Items from a data source:
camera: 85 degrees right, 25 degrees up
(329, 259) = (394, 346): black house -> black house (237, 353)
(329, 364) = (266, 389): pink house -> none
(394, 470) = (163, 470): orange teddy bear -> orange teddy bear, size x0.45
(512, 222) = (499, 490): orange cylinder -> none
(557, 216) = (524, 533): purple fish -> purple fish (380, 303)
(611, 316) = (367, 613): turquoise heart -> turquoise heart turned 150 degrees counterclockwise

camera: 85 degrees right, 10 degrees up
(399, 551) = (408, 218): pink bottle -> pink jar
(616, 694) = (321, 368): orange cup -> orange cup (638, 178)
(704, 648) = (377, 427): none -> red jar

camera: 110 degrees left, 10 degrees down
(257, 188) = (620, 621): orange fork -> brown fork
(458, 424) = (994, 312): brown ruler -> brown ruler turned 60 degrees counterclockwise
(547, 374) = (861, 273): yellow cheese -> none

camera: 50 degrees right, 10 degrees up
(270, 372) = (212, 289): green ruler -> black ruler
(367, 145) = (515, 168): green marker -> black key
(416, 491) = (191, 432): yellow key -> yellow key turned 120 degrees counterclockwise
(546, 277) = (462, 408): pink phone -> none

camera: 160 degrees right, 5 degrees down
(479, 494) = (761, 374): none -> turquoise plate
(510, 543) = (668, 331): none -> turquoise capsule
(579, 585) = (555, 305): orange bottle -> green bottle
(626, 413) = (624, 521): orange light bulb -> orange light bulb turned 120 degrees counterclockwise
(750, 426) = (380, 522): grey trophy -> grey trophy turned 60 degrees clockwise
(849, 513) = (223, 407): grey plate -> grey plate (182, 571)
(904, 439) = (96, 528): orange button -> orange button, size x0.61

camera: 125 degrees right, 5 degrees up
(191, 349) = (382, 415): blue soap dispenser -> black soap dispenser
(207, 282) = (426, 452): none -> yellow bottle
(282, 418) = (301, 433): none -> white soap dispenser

WHAT THE TASK ASKS:
Print exactly the stretch of lines beginning with the one that holds "(329, 259) = (394, 346): black" and ending at the last line above.

EXPECTED OUTPUT:
(329, 259) = (394, 346): black house -> black house (237, 353)
(329, 364) = (266, 389): pink house -> none
(394, 470) = (163, 470): orange teddy bear -> orange teddy bear, size x0.45
(512, 222) = (499, 490): orange cylinder -> none
(557, 216) = (524, 533): purple fish -> purple fish (380, 303)
(611, 316) = (367, 613): turquoise heart -> turquoise heart turned 150 degrees counterclockwise

camera: 85 degrees right, 10 degrees up
(399, 551) = (408, 218): pink bottle -> pink jar
(616, 694) = (321, 368): orange cup -> orange cup (638, 178)
(704, 648) = (377, 427): none -> red jar

camera: 110 degrees left, 10 degrees down
(257, 188) = (620, 621): orange fork -> brown fork
(458, 424) = (994, 312): brown ruler -> brown ruler turned 60 degrees counterclockwise
(547, 374) = (861, 273): yellow cheese -> none

camera: 50 degrees right, 10 degrees up
(270, 372) = (212, 289): green ruler -> black ruler
(367, 145) = (515, 168): green marker -> black key
(416, 491) = (191, 432): yellow key -> yellow key turned 120 degrees counterclockwise
(546, 277) = (462, 408): pink phone -> none

camera: 160 degrees right, 5 degrees down
(479, 494) = (761, 374): none -> turquoise plate
(510, 543) = (668, 331): none -> turquoise capsule
(579, 585) = (555, 305): orange bottle -> green bottle
(626, 413) = (624, 521): orange light bulb -> orange light bulb turned 120 degrees counterclockwise
(750, 426) = (380, 522): grey trophy -> grey trophy turned 60 degrees clockwise
(849, 513) = (223, 407): grey plate -> grey plate (182, 571)
(904, 439) = (96, 528): orange button -> orange button, size x0.61

camera: 125 degrees right, 5 degrees up
(191, 349) = (382, 415): blue soap dispenser -> black soap dispenser
(207, 282) = (426, 452): none -> yellow bottle
(282, 418) = (301, 433): none -> white soap dispenser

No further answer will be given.